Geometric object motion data
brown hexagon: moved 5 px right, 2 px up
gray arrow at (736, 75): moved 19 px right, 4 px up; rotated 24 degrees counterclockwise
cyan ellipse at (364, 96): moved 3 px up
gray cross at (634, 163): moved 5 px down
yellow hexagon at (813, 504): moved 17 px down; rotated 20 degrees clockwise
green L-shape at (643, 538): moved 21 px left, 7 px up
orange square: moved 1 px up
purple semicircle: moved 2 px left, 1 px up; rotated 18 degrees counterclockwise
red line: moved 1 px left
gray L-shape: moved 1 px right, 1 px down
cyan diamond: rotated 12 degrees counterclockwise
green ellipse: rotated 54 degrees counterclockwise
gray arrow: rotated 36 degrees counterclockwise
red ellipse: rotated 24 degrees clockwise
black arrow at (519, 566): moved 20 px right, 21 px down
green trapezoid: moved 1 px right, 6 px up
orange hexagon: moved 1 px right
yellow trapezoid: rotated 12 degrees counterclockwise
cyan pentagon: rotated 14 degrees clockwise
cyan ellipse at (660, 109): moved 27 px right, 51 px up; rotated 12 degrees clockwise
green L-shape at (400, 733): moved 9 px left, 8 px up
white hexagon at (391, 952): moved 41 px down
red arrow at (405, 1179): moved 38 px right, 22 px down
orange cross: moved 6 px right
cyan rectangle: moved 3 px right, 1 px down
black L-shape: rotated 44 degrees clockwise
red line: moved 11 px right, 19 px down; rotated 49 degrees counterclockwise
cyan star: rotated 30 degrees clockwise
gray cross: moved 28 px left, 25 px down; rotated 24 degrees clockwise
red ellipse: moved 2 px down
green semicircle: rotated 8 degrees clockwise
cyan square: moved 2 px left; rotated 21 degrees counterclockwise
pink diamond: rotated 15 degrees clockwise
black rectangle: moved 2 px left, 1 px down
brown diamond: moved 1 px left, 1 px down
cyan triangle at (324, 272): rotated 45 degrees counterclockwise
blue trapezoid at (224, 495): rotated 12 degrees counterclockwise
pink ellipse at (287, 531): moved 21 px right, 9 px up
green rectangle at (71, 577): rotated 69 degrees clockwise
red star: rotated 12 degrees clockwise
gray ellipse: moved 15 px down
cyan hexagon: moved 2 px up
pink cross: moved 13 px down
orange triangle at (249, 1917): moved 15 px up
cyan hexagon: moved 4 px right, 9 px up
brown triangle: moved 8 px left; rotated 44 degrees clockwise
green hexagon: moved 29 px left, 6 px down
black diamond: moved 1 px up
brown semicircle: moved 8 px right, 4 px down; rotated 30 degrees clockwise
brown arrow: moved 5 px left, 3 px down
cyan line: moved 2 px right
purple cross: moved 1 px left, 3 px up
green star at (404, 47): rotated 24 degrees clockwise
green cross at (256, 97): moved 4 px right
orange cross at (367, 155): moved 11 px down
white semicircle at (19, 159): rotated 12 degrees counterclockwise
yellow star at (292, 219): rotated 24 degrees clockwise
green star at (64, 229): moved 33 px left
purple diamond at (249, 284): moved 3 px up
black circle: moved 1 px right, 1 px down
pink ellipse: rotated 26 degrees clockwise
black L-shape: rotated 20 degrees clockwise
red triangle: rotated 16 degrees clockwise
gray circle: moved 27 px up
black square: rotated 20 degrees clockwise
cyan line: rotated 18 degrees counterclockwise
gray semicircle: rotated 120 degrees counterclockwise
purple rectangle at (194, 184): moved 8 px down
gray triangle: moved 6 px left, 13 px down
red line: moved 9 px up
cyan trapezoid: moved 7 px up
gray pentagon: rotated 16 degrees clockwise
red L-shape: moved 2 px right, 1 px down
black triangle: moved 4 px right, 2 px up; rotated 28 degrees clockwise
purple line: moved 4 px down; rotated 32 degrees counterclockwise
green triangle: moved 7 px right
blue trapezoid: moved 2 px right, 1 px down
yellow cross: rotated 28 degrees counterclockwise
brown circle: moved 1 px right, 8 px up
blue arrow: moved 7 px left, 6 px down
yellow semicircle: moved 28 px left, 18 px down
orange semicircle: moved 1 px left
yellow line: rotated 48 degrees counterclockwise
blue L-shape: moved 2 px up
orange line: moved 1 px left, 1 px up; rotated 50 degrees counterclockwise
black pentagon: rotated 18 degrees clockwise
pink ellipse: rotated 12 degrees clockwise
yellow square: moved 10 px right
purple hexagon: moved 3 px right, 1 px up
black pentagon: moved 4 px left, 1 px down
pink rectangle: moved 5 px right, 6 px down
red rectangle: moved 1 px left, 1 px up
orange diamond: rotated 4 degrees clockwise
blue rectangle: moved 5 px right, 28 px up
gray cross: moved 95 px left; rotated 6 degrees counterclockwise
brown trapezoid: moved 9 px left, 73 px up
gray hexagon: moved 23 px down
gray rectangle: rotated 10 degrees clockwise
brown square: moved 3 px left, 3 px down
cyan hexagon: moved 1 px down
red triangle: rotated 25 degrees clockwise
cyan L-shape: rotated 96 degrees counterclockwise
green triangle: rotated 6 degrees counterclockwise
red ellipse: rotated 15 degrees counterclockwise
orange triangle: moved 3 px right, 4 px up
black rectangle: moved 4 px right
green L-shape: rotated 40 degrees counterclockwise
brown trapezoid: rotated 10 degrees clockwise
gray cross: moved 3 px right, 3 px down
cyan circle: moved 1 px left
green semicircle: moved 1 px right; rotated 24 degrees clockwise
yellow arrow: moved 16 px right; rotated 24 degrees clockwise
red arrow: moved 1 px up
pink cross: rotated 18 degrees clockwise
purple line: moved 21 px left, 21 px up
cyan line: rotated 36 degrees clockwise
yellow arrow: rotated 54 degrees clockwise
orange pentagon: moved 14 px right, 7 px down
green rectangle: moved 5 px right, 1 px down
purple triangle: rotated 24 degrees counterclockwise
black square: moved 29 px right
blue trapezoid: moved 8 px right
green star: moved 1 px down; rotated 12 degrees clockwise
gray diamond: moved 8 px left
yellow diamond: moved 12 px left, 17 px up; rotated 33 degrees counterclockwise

WORK TASK:
Working from the data above, extract solely the lines from the one containing "gray triangle: moved 6 px left, 13 px down" through the one containing "black triangle: moved", exactly as they appear, both included.

OUTPUT:
gray triangle: moved 6 px left, 13 px down
red line: moved 9 px up
cyan trapezoid: moved 7 px up
gray pentagon: rotated 16 degrees clockwise
red L-shape: moved 2 px right, 1 px down
black triangle: moved 4 px right, 2 px up; rotated 28 degrees clockwise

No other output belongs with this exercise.